-- Data shown follows --
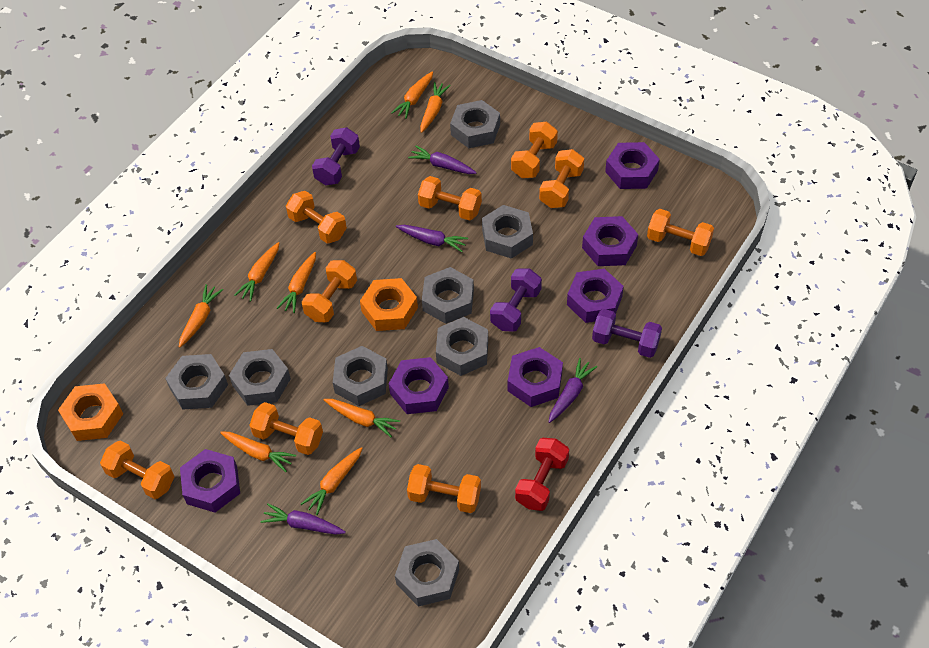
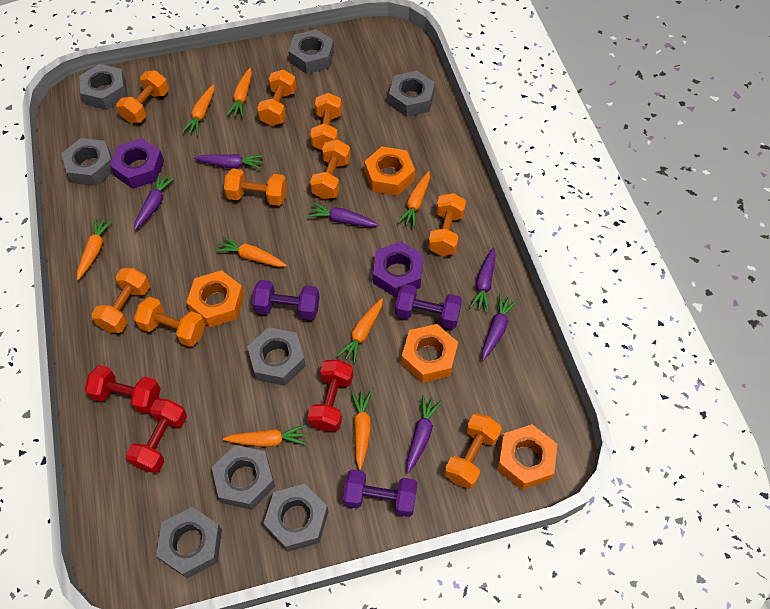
orange nut: 2 -> 4
purple carrot: 4 -> 6
purple nut: 6 -> 2
red dumbbell: 1 -> 3

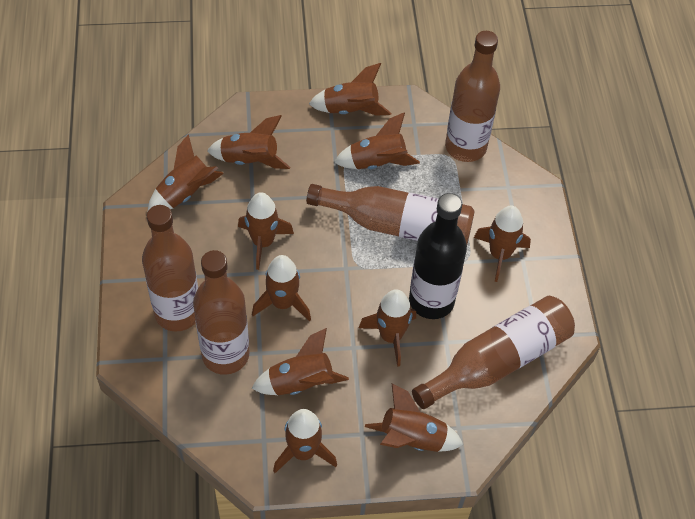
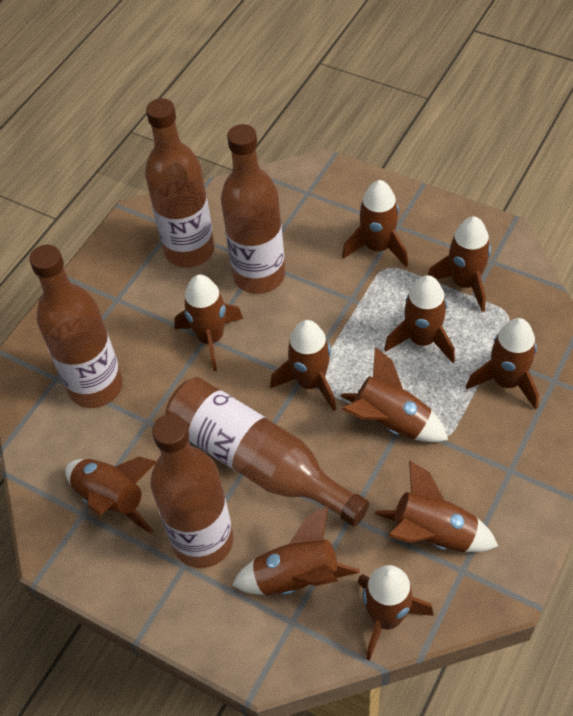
black bottle: 1 -> 0

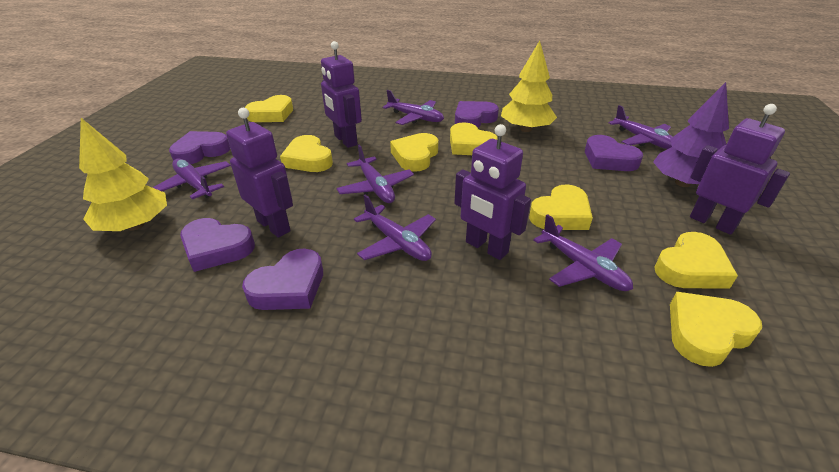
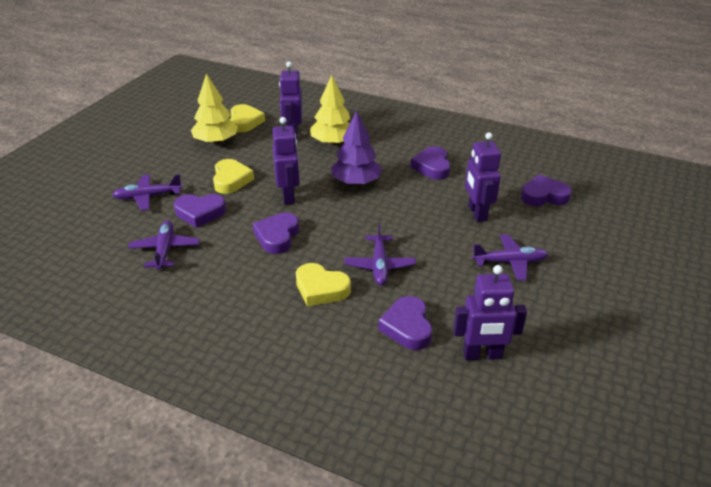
purple plane: 6 -> 4
yellow heart: 7 -> 3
-- Data shown concluded --
§ Task prompt:
Find the lines above that contain the word "purple" and copy each one.

§ Finished exercise:
purple carrot: 4 -> 6
purple nut: 6 -> 2
purple plane: 6 -> 4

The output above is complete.